(Difference listings)
__________________________________________________

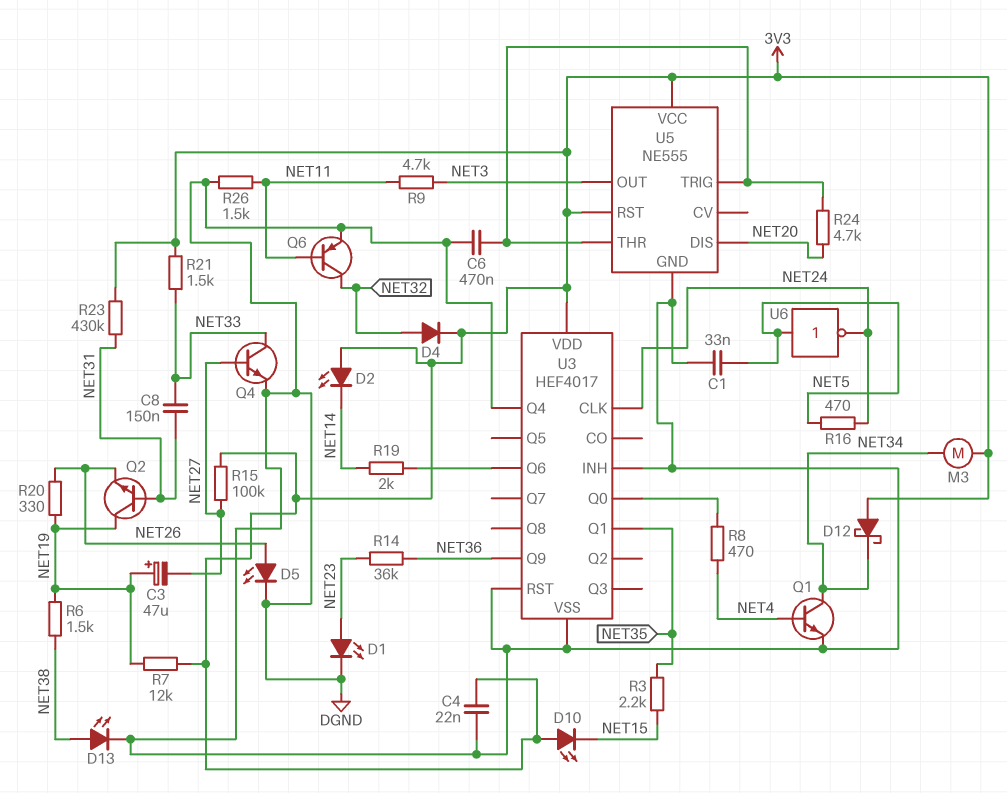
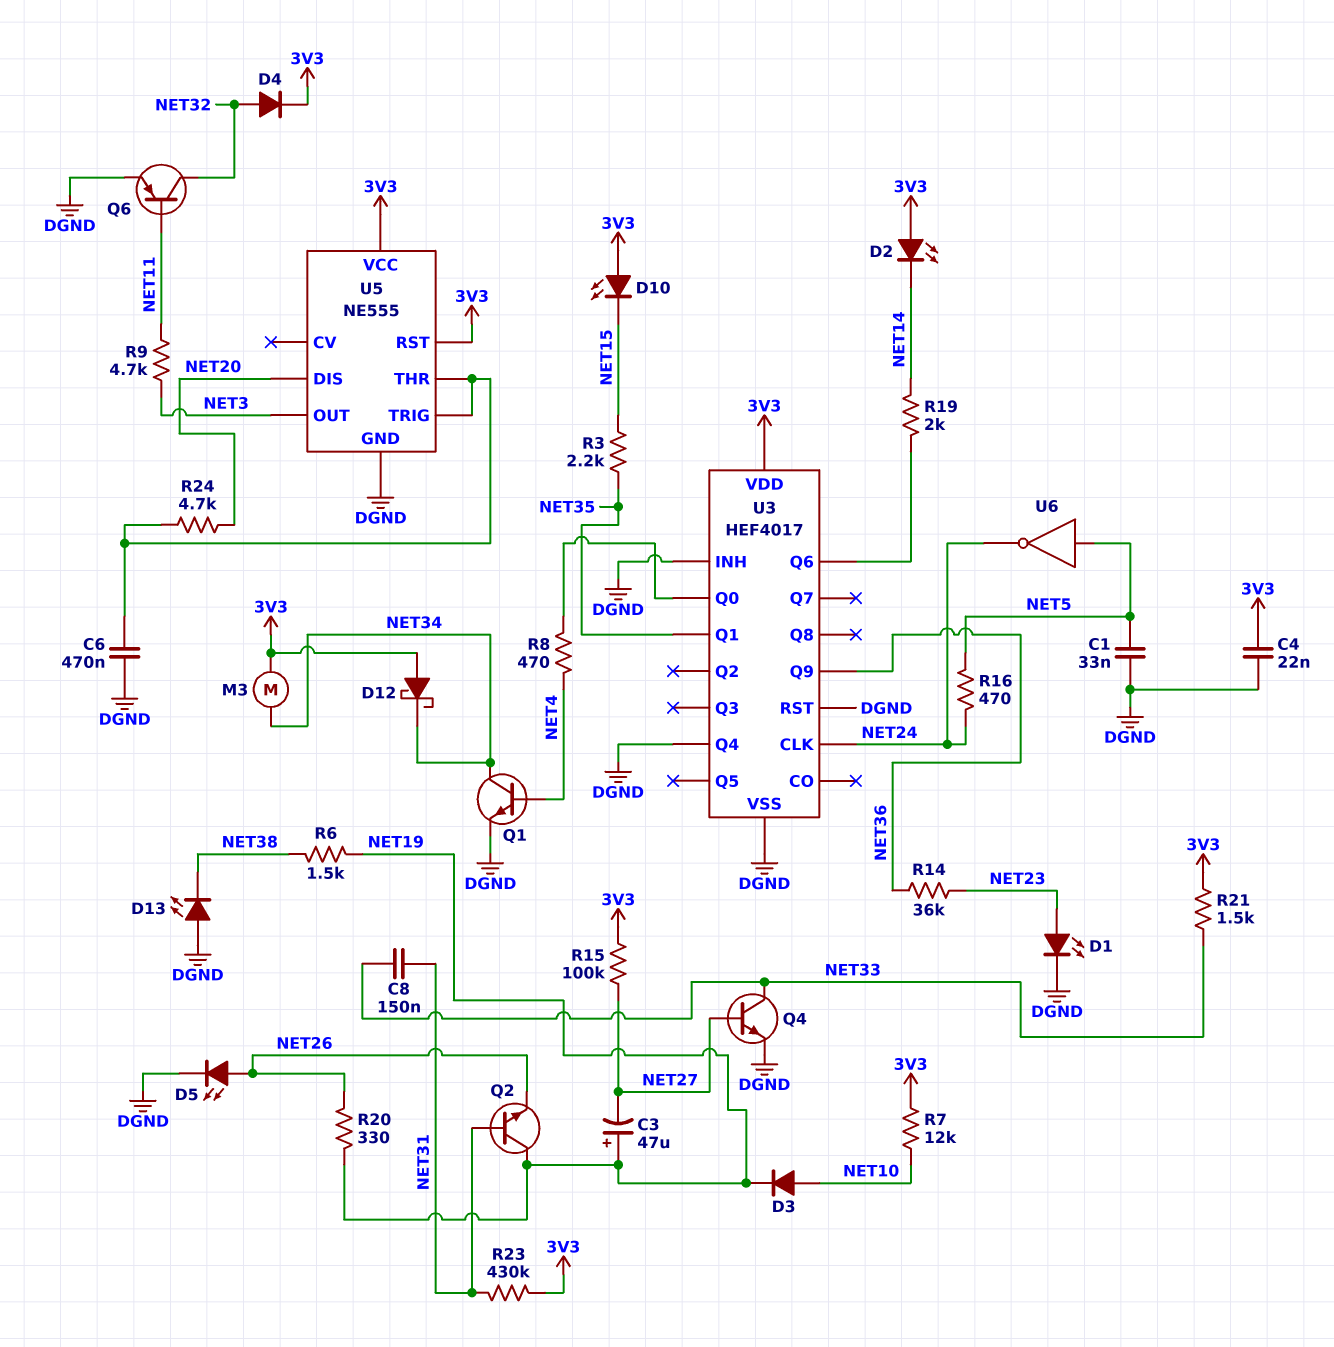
D3: none -> diode (A NET10, K NET19)
D13: LED (A NET38, K DGND) -> LED (A DGND, K NET38)
R7: 12k (3V3, NET19) -> 12k (3V3, NET10)
R26: 1.5k (DGND, NET11) -> none

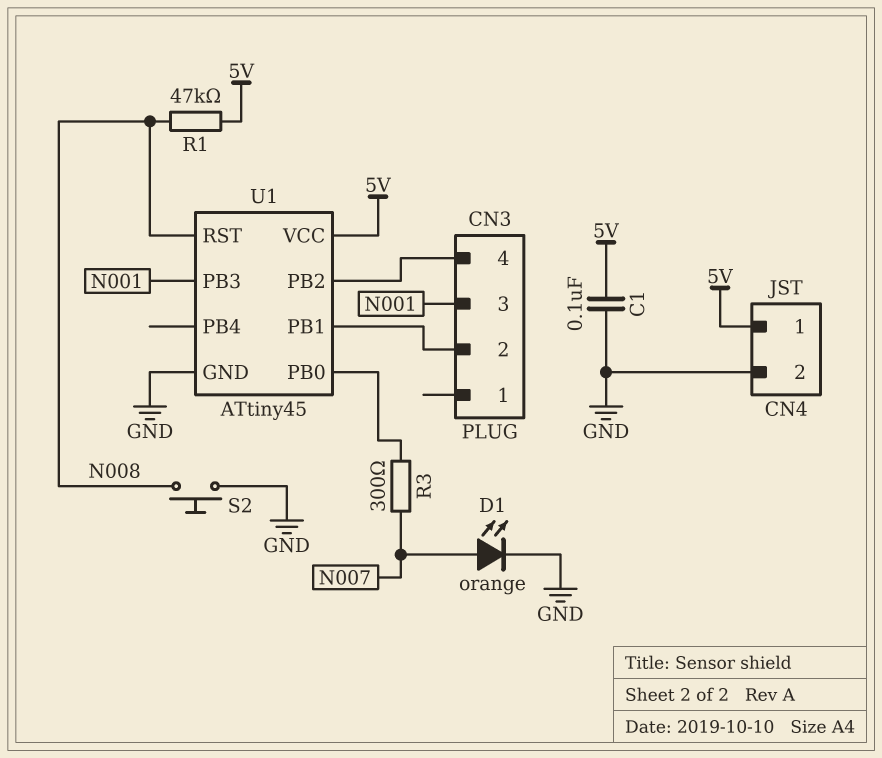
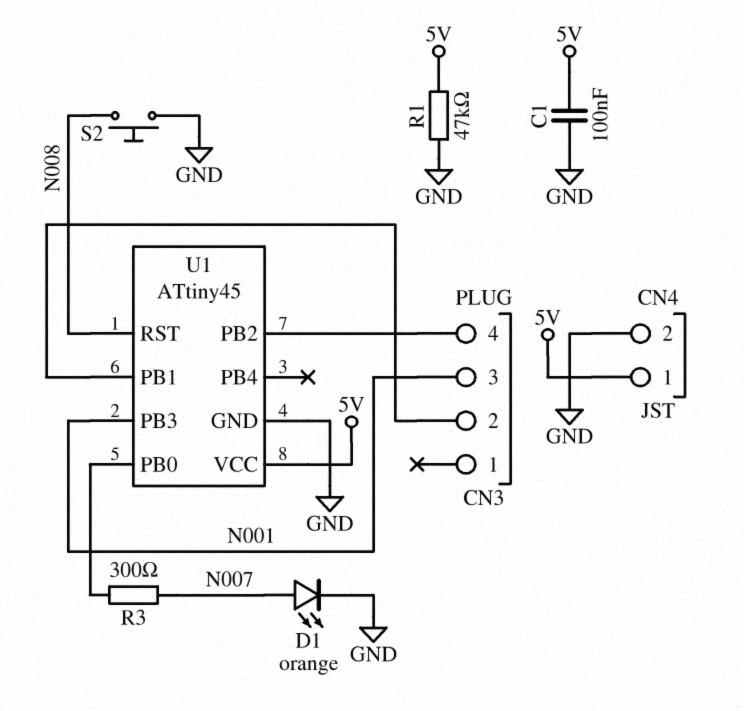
R1: 47k (5V, N008) -> 47k (5V, GND)

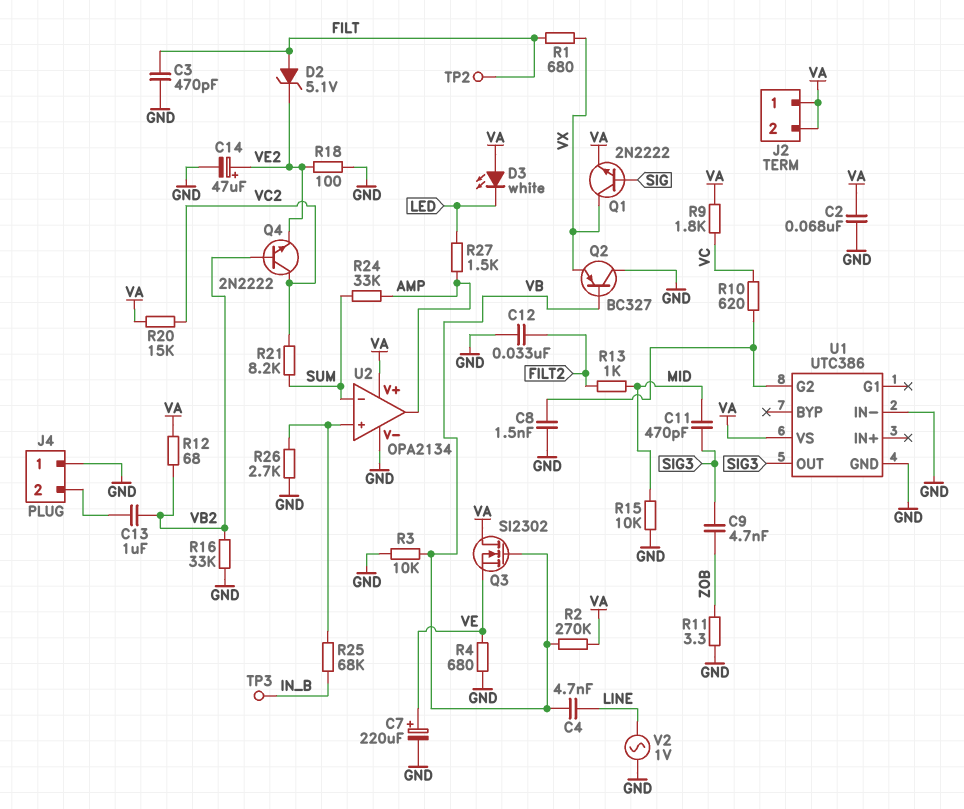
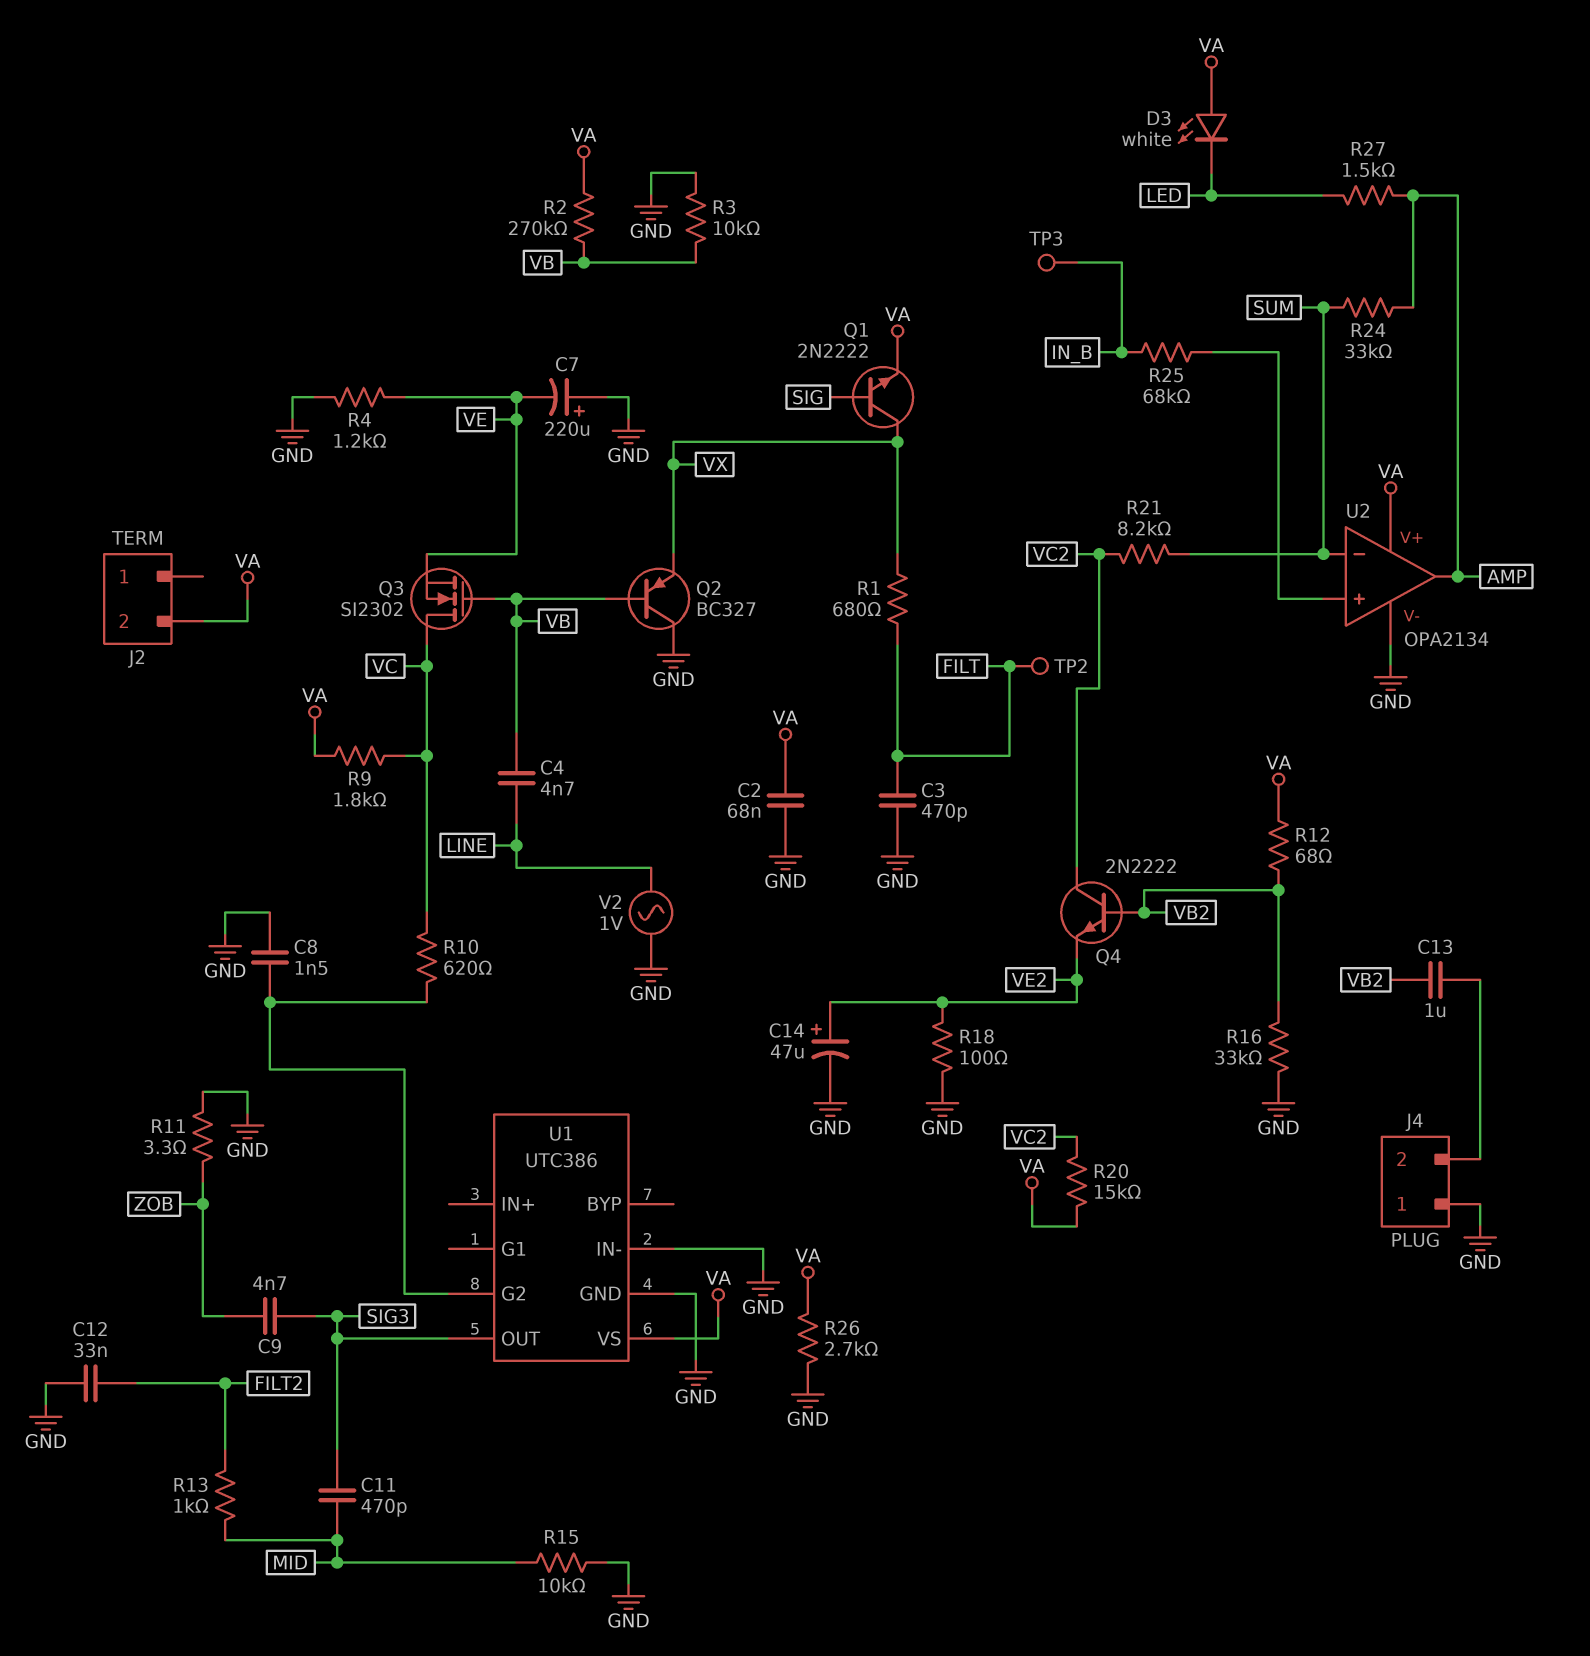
C7: 220uF (plus VE, minus GND) -> 220uF (plus GND, minus VE)
D2: zener 5.1V (A FILT, K VE2) -> none
J2 pin 1: VA -> none
Q3: NMOS SI2302 (G VB, D VA, S VE) -> NMOS SI2302 (G VB, D VC, S VE)
R4: 680 (GND, VE) -> 1.2k (GND, VE)
R26: 2.7k (GND, U2/in+) -> 2.7k (GND, VA)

__________________________________________________

Task requirements: Word for word, reproduce all the data, but not the pictures.

Written solution:
D3: none -> diode (A NET10, K NET19)
D13: LED (A NET38, K DGND) -> LED (A DGND, K NET38)
R7: 12k (3V3, NET19) -> 12k (3V3, NET10)
R26: 1.5k (DGND, NET11) -> none

R1: 47k (5V, N008) -> 47k (5V, GND)

C7: 220uF (plus VE, minus GND) -> 220uF (plus GND, minus VE)
D2: zener 5.1V (A FILT, K VE2) -> none
J2 pin 1: VA -> none
Q3: NMOS SI2302 (G VB, D VA, S VE) -> NMOS SI2302 (G VB, D VC, S VE)
R4: 680 (GND, VE) -> 1.2k (GND, VE)
R26: 2.7k (GND, U2/in+) -> 2.7k (GND, VA)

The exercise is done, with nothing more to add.